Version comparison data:
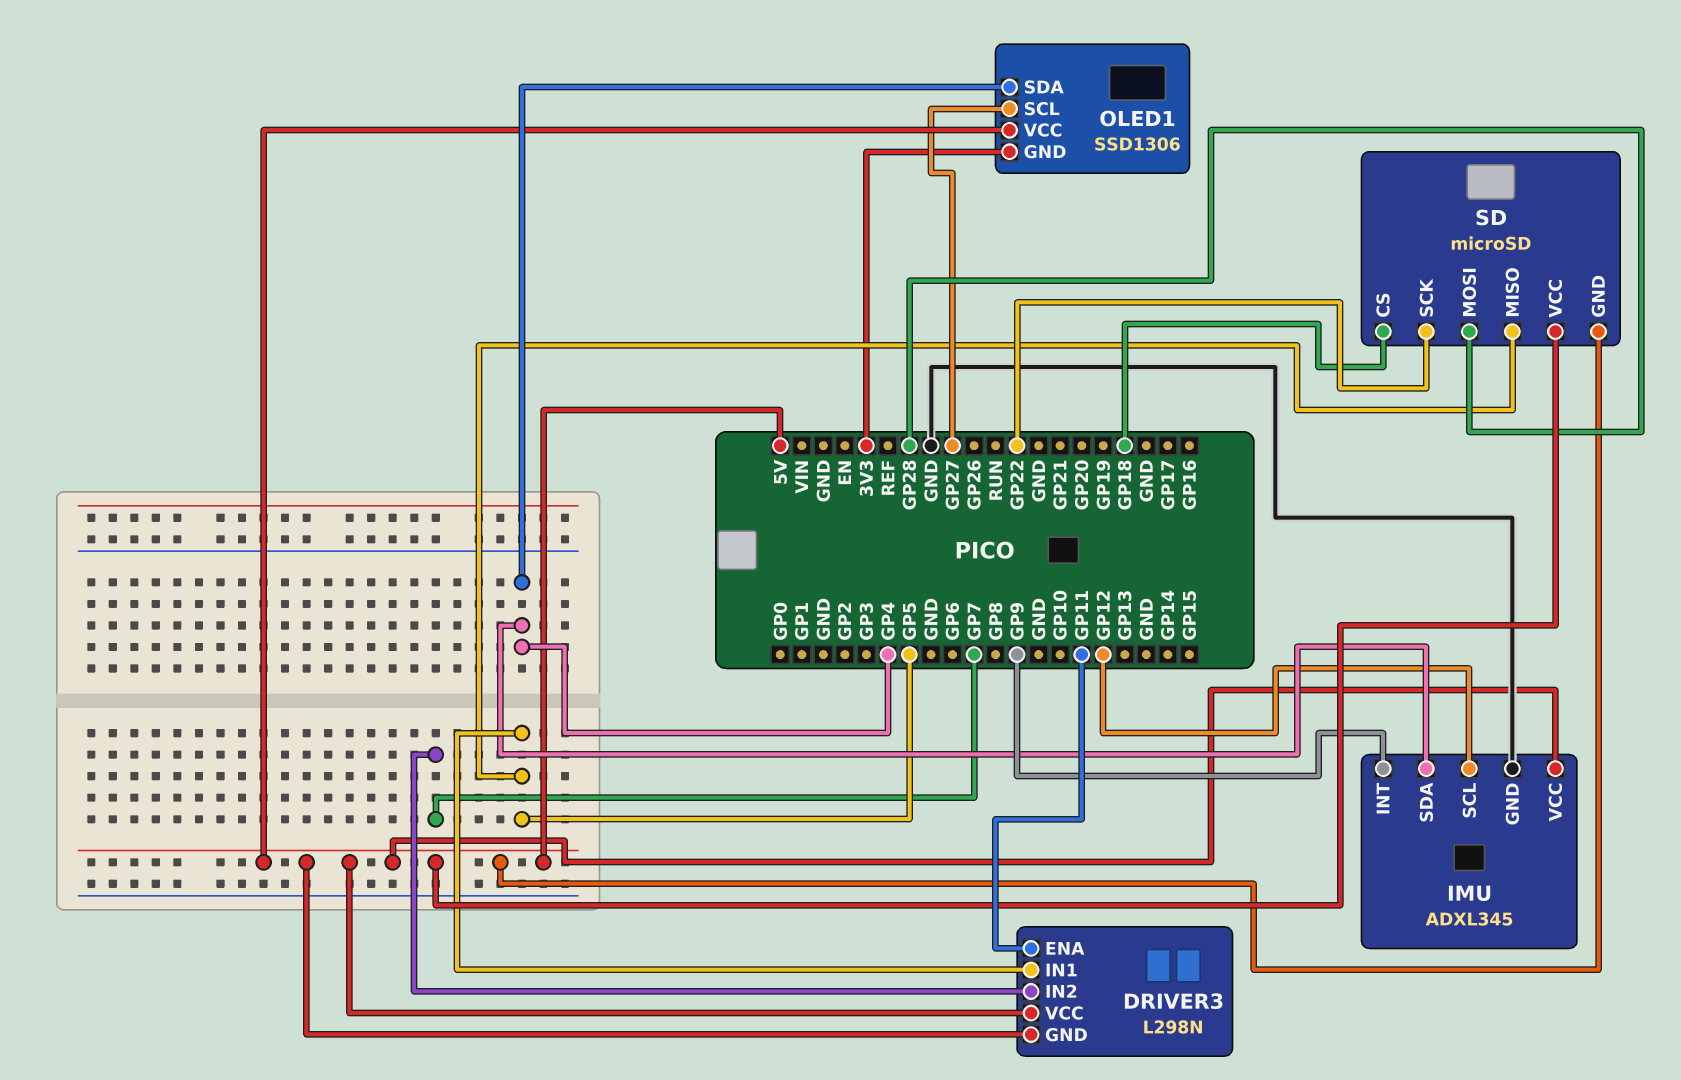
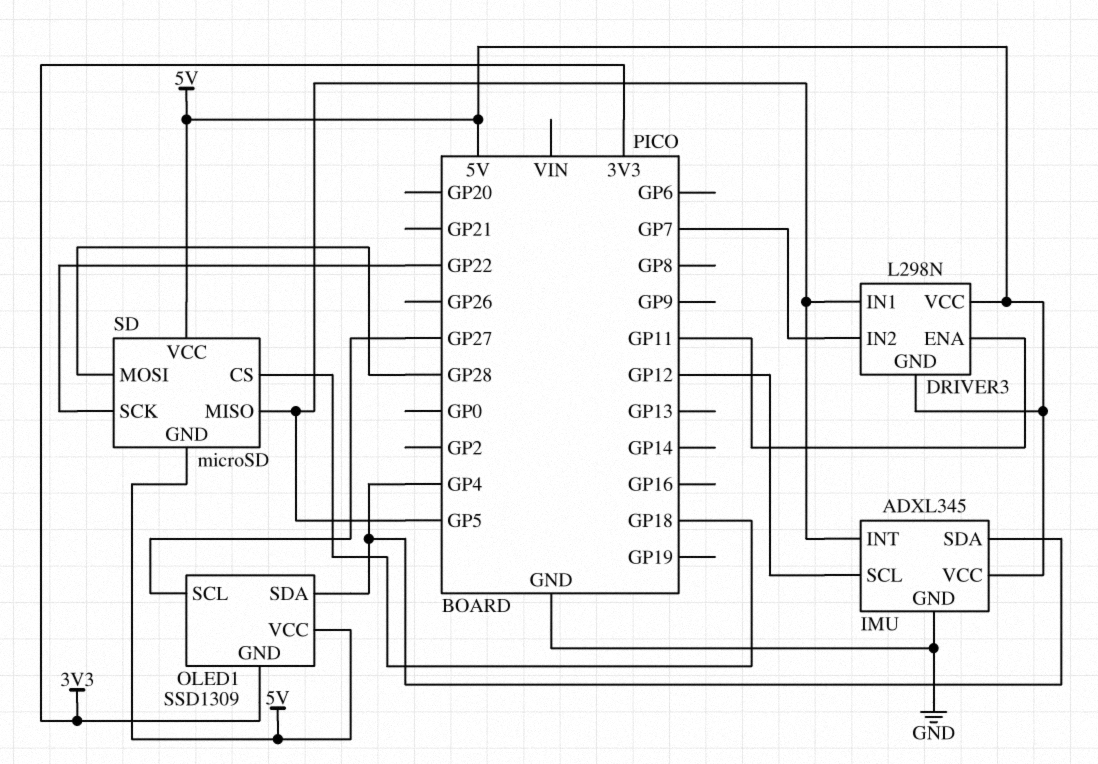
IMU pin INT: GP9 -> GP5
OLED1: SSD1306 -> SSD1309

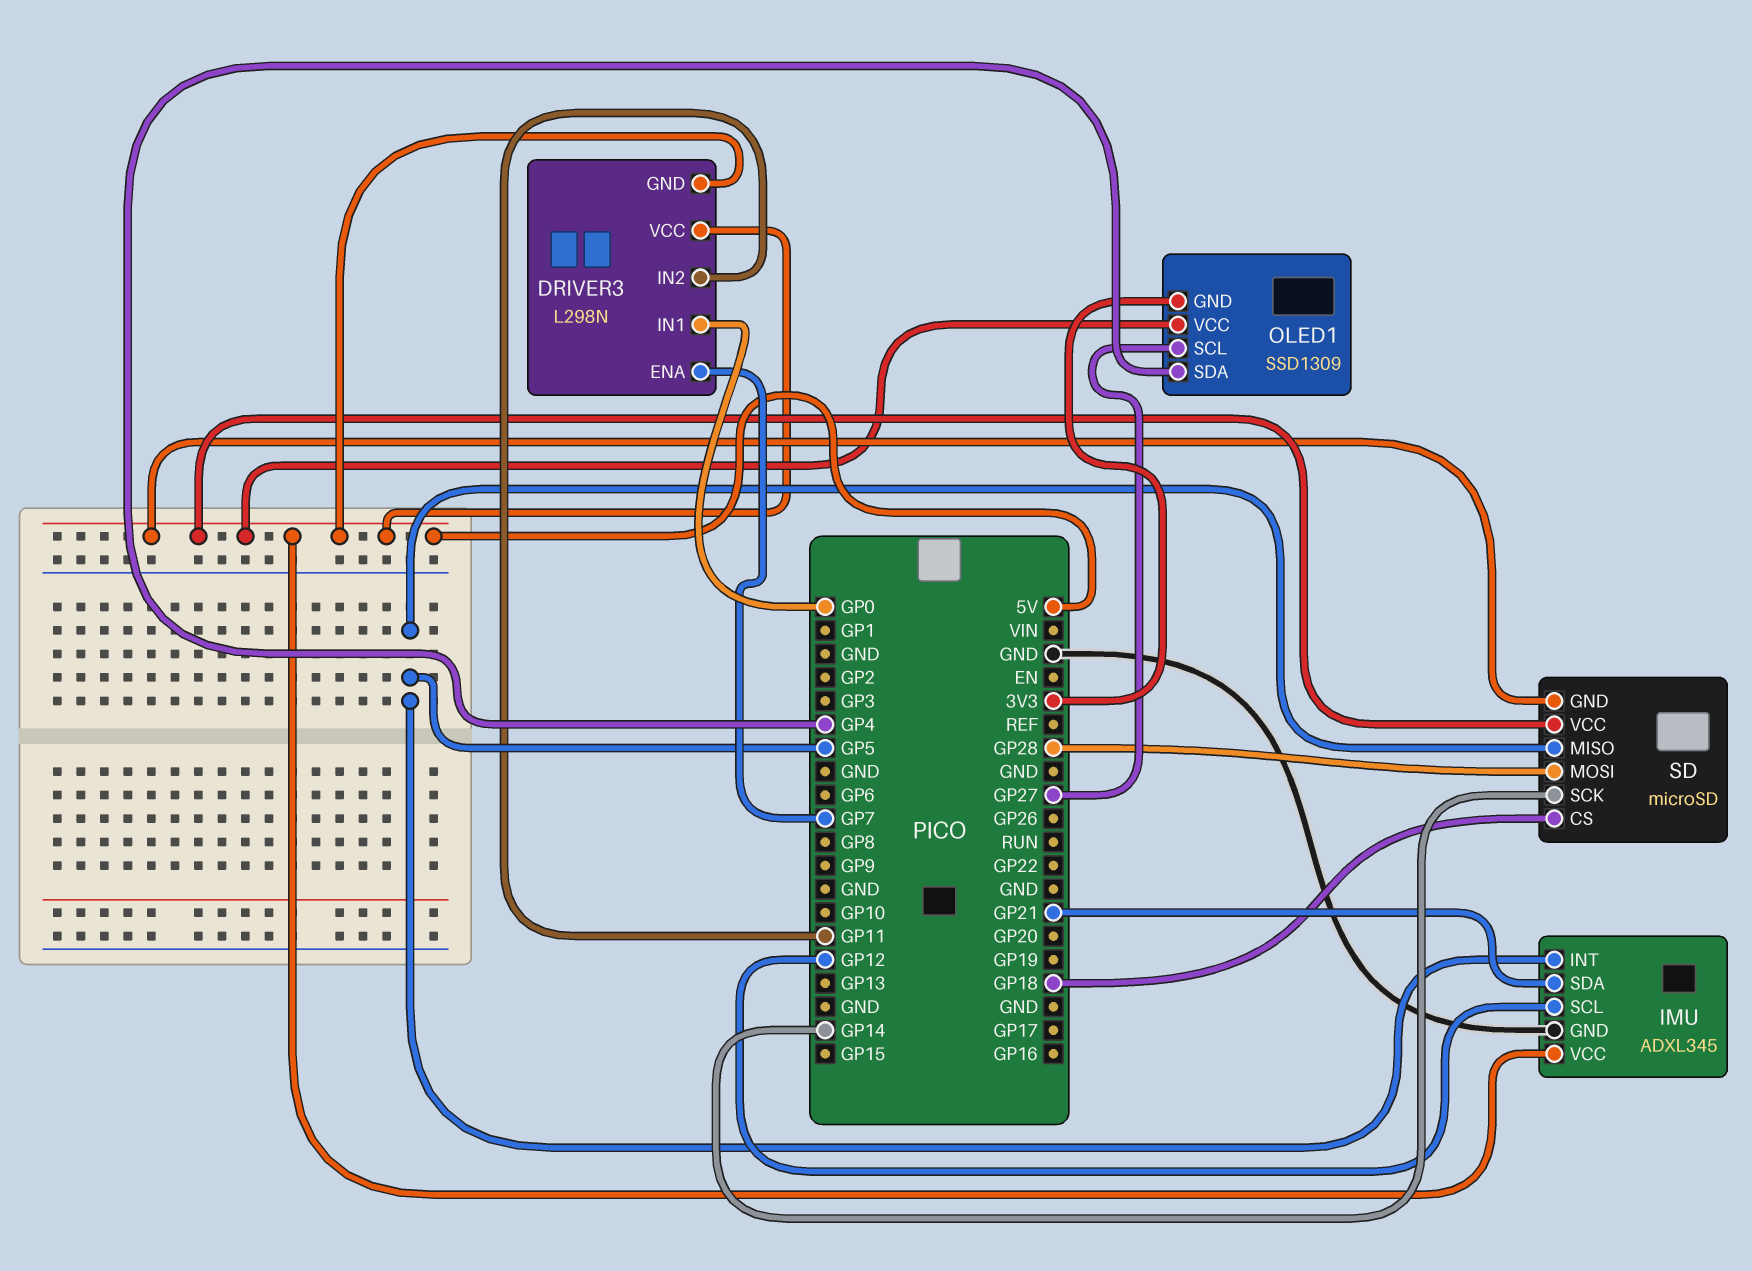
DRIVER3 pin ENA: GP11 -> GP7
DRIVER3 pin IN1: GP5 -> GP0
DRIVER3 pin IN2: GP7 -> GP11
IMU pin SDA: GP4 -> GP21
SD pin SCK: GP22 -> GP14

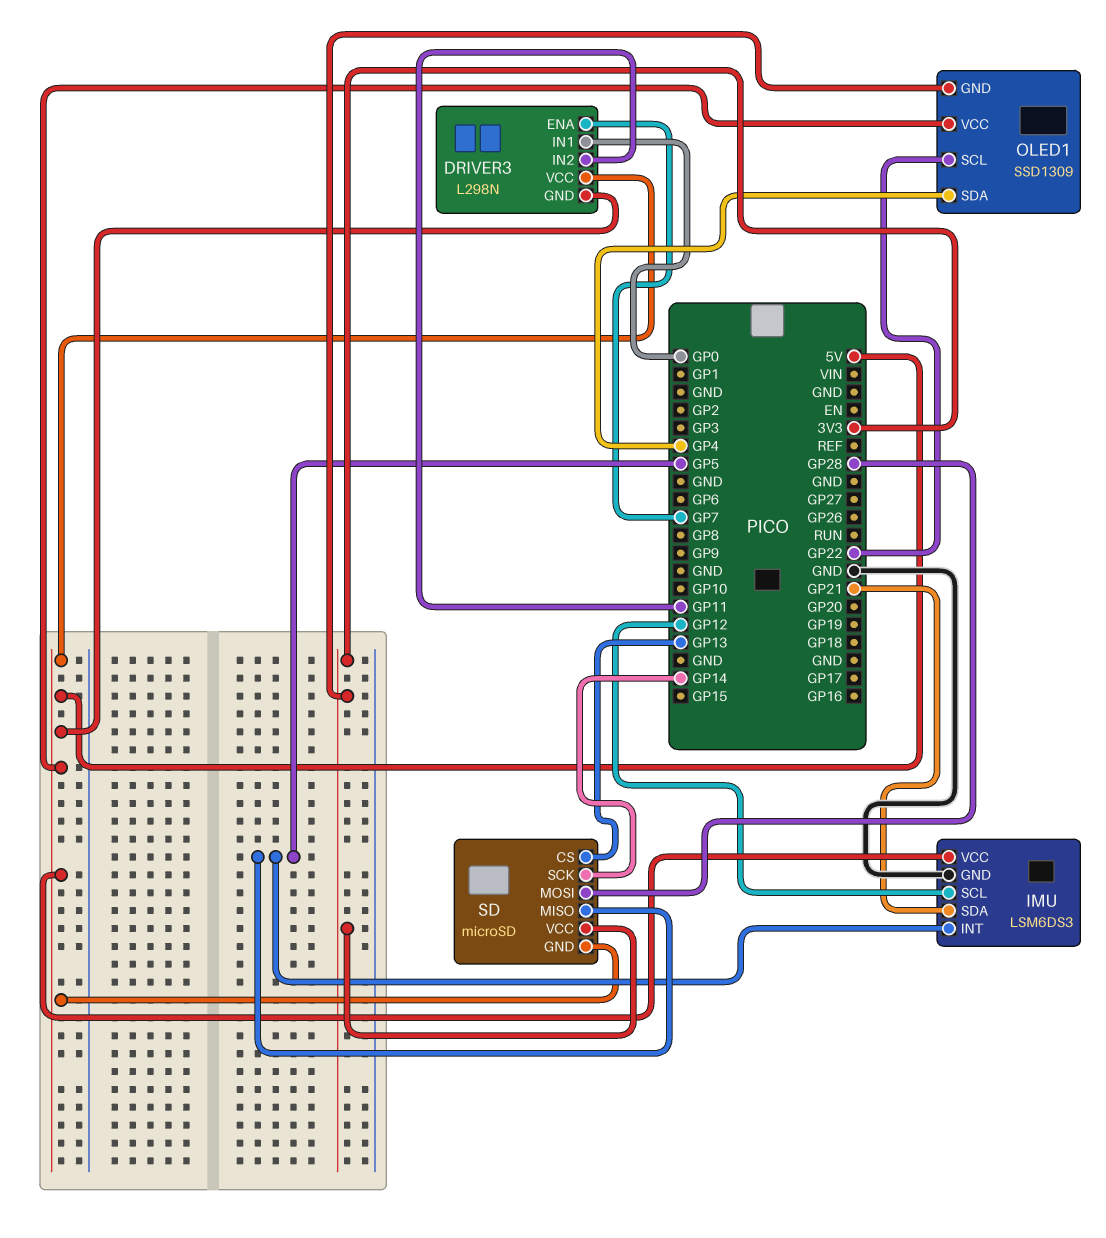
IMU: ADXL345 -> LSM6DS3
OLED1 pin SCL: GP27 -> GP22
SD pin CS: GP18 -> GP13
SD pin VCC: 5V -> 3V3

**REQUIRED WORK:** Copy out the lines above unchanged. Skip the images.

**YOUR RESPONSE:**
IMU pin INT: GP9 -> GP5
OLED1: SSD1306 -> SSD1309

DRIVER3 pin ENA: GP11 -> GP7
DRIVER3 pin IN1: GP5 -> GP0
DRIVER3 pin IN2: GP7 -> GP11
IMU pin SDA: GP4 -> GP21
SD pin SCK: GP22 -> GP14

IMU: ADXL345 -> LSM6DS3
OLED1 pin SCL: GP27 -> GP22
SD pin CS: GP18 -> GP13
SD pin VCC: 5V -> 3V3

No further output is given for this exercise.